> _Record excerpts_
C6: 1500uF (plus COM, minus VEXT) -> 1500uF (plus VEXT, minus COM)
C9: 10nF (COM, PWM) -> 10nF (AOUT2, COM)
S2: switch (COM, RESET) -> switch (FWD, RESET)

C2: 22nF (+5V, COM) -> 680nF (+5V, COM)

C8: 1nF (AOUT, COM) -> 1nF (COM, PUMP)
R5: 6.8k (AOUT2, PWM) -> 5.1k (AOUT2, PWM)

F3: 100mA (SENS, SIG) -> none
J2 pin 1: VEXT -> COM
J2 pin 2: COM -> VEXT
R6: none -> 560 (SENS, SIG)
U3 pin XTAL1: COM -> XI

> _Exercise_
Go through the listing above and return every line where the word "none" occurs.

> _Solution for this task_
F3: 100mA (SENS, SIG) -> none
R6: none -> 560 (SENS, SIG)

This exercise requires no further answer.